## To do
When the line containing "turquoise calculator: 4 -> 3" is found in the data below, copy it and each line after it through the line containing "yellow apple: 4 -> 2", exactly and with no others.

## Given data

────────────────

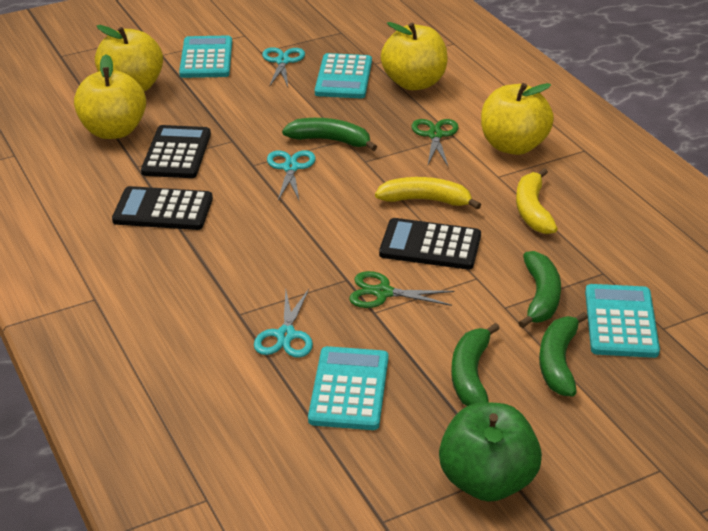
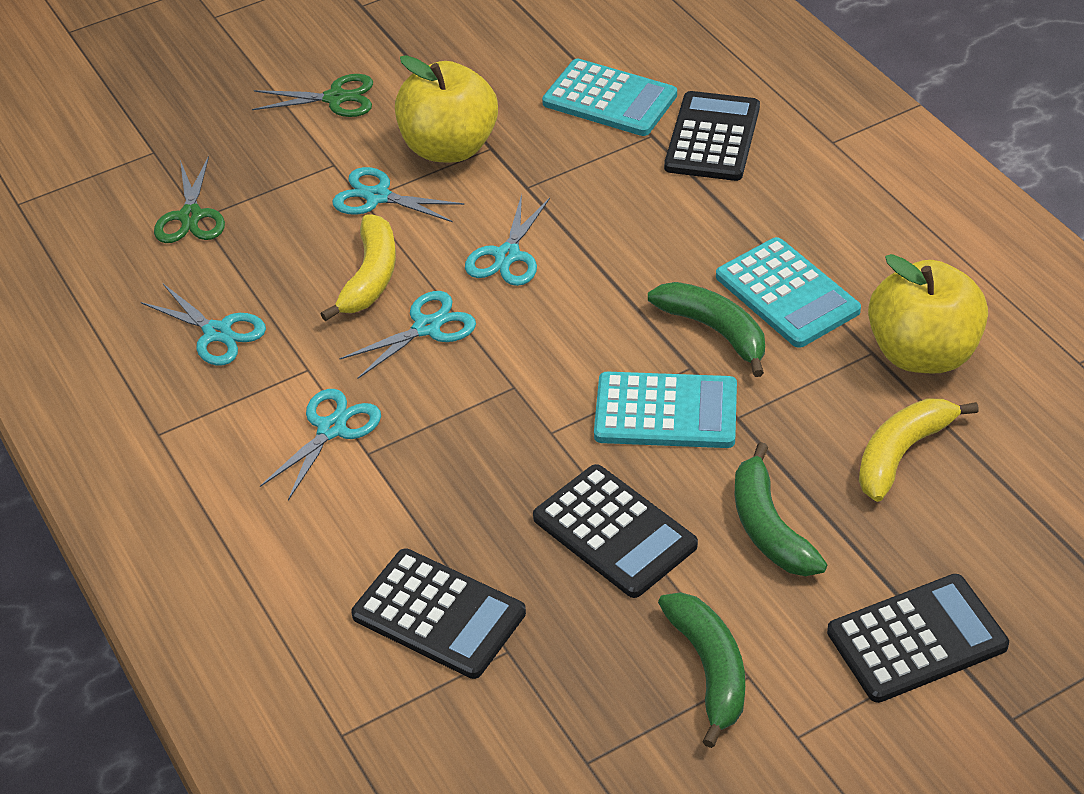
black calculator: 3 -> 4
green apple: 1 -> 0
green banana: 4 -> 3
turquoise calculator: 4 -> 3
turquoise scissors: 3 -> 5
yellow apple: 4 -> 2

────────────────

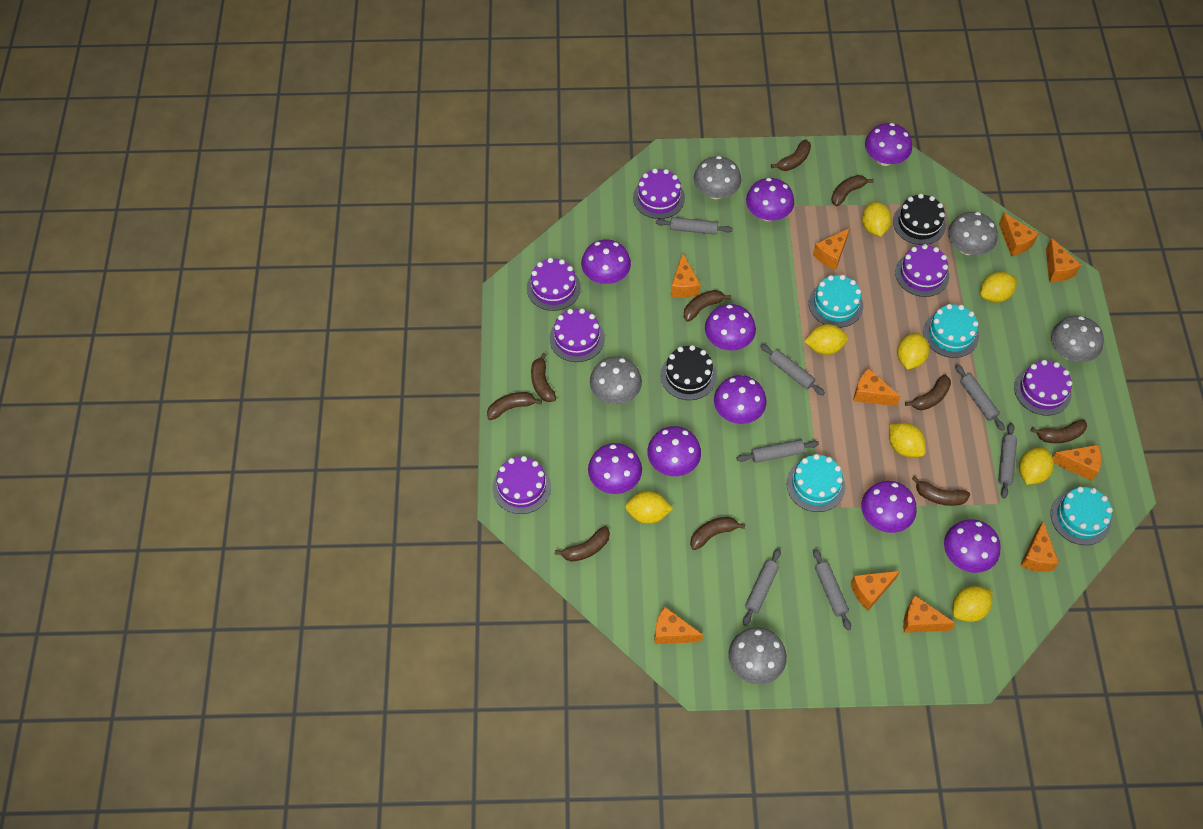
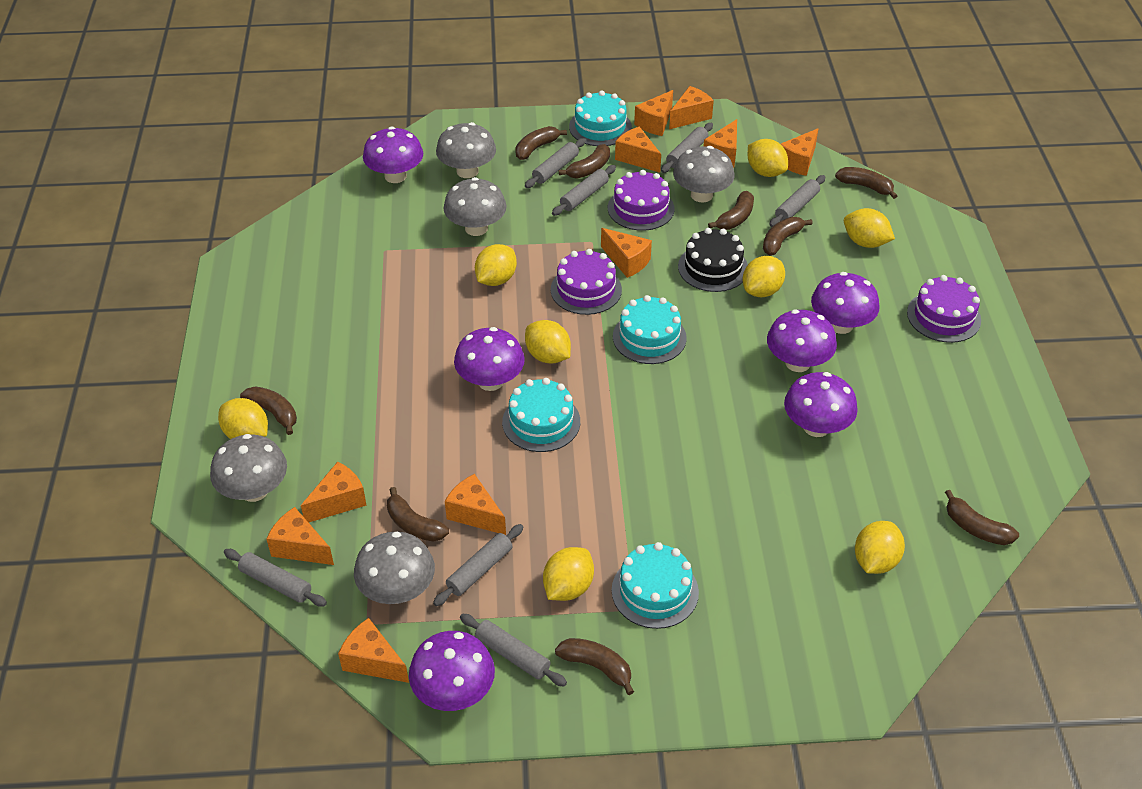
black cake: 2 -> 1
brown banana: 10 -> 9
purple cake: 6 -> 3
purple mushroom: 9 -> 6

────────────────

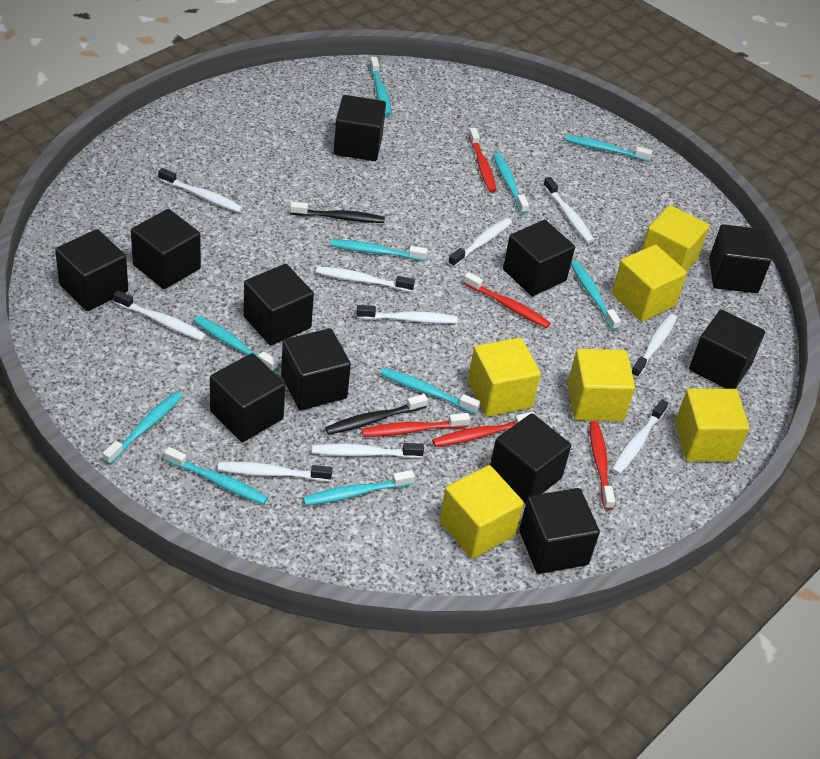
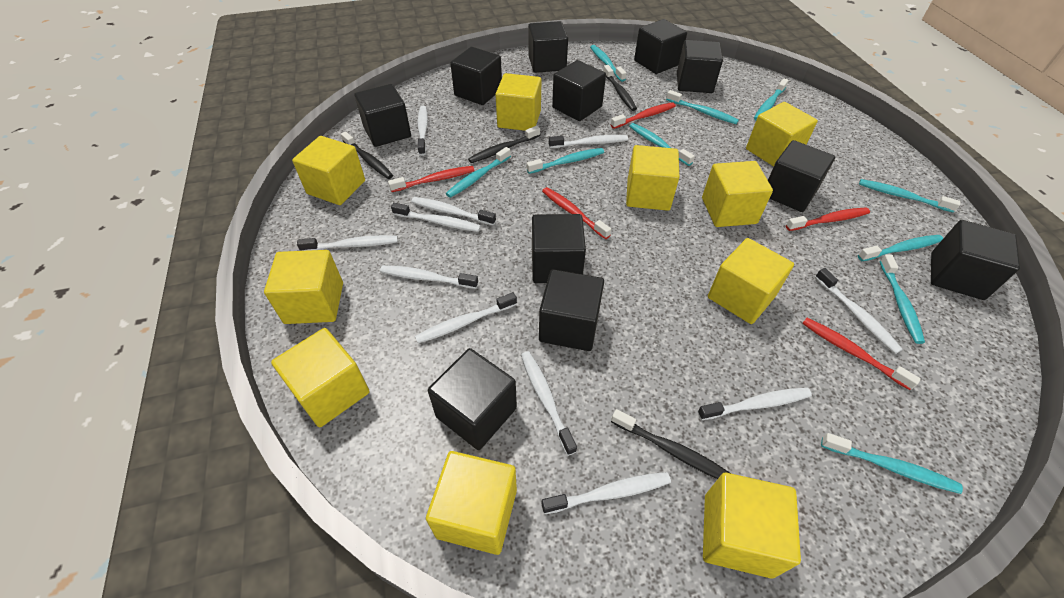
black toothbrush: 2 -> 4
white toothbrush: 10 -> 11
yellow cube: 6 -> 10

────────────────

## Response to the task
turquoise calculator: 4 -> 3
turquoise scissors: 3 -> 5
yellow apple: 4 -> 2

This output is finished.